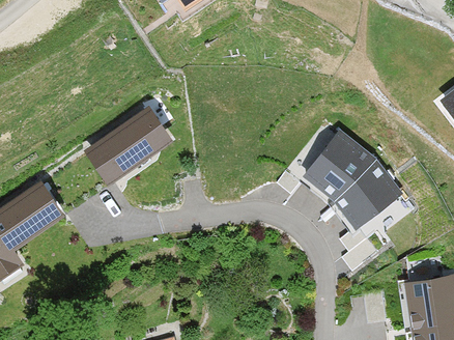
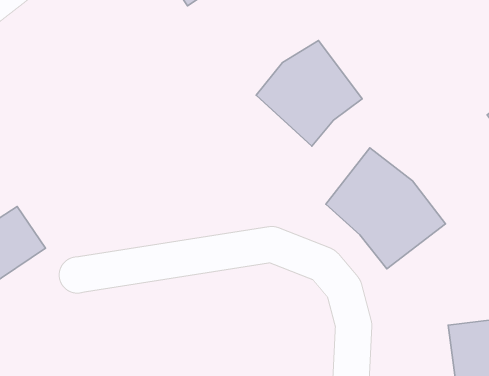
building: none -> [256,41,362,146]
building: [85,106,172,183] -> none

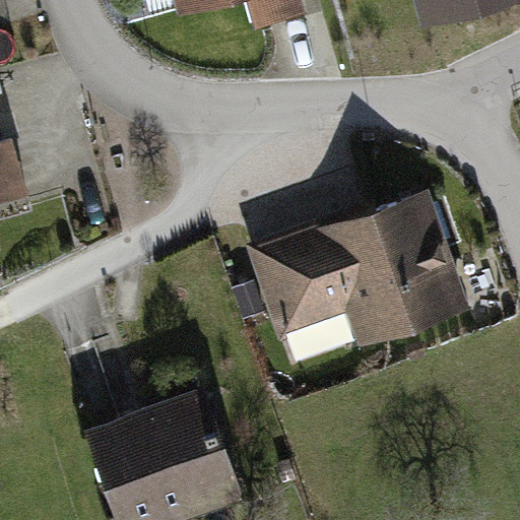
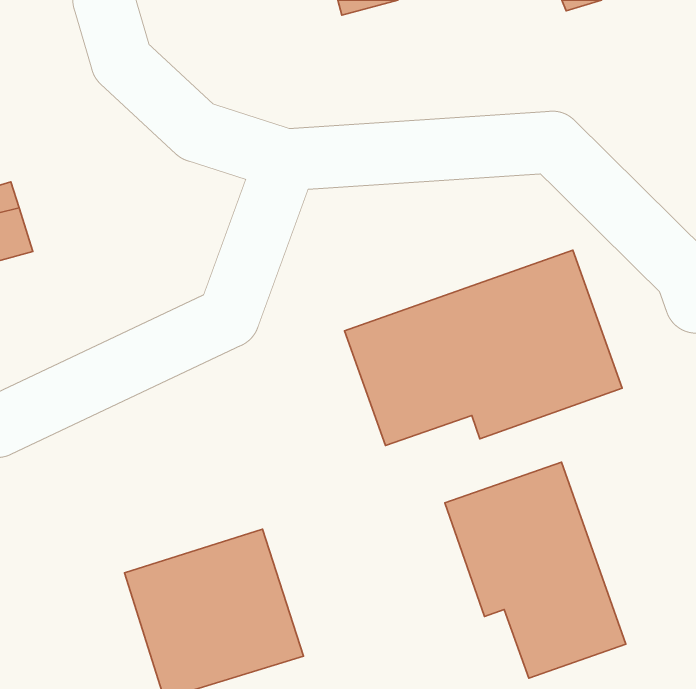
building: none -> [445,462,626,678]

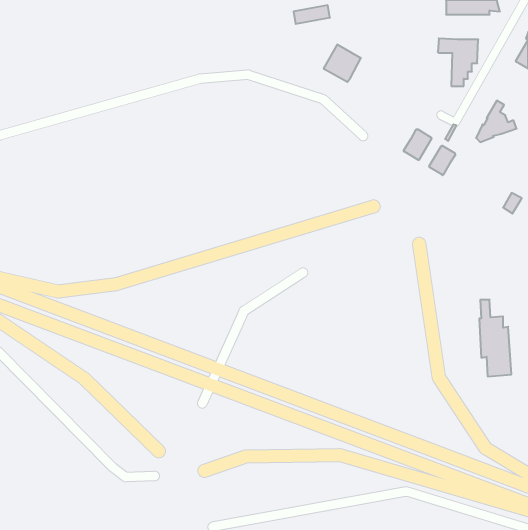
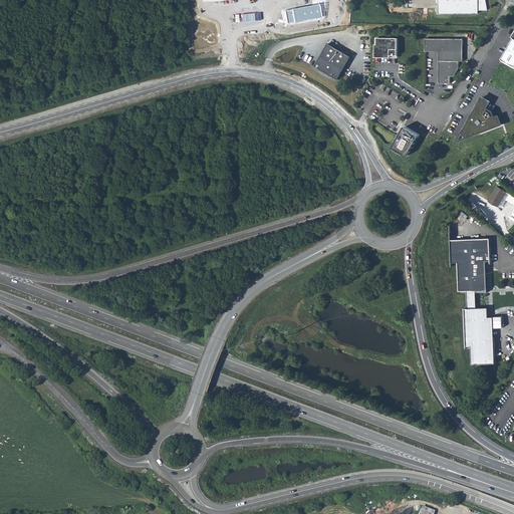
building: none -> [373,37,397,56]
building: [429,146,455,175] -> none
building: none -> [448,238,489,291]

▶ JOB: Could you write out all the records exactly, without the pictures?

▶ WRITTEN REPLY:
building: none -> [256,41,362,146]
building: [85,106,172,183] -> none

building: none -> [445,462,626,678]

building: none -> [373,37,397,56]
building: [429,146,455,175] -> none
building: none -> [448,238,489,291]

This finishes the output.